§ **Task**:
Output only the span of lines that begins at the line containing "window: (60, 549) -> (350, 324), moved" and ends at the last line of the data, both included, exactly as they appear.

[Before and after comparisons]
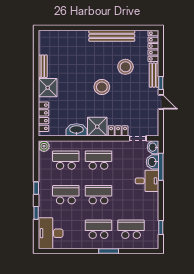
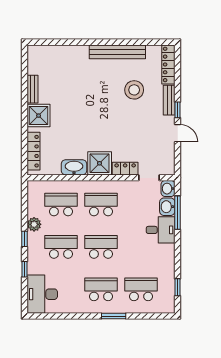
stool: (102, 87) -> (105, 115), removed
plant: (44, 146) -> (34, 224), moved

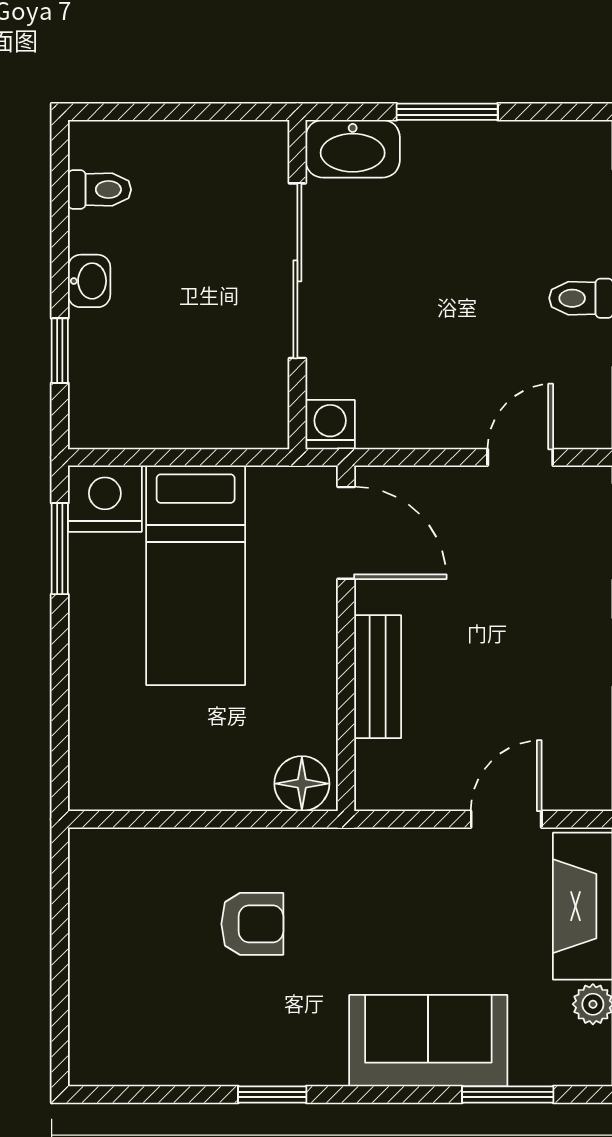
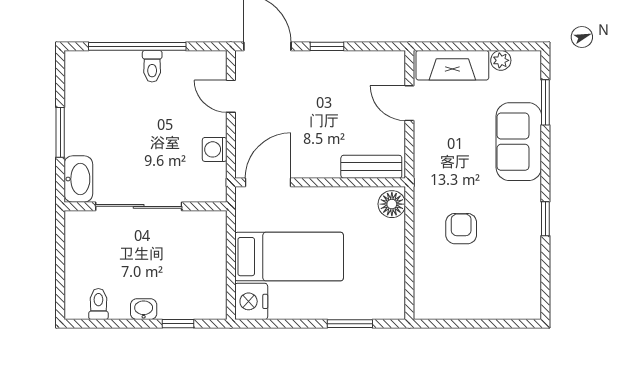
washing machine: (330, 425) -> (215, 149), moved
window: (60, 549) -> (350, 324), moved
bench: (378, 677) -> (371, 167), moved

§ **Answer to this task**:
window: (60, 549) -> (350, 324), moved
bench: (378, 677) -> (371, 167), moved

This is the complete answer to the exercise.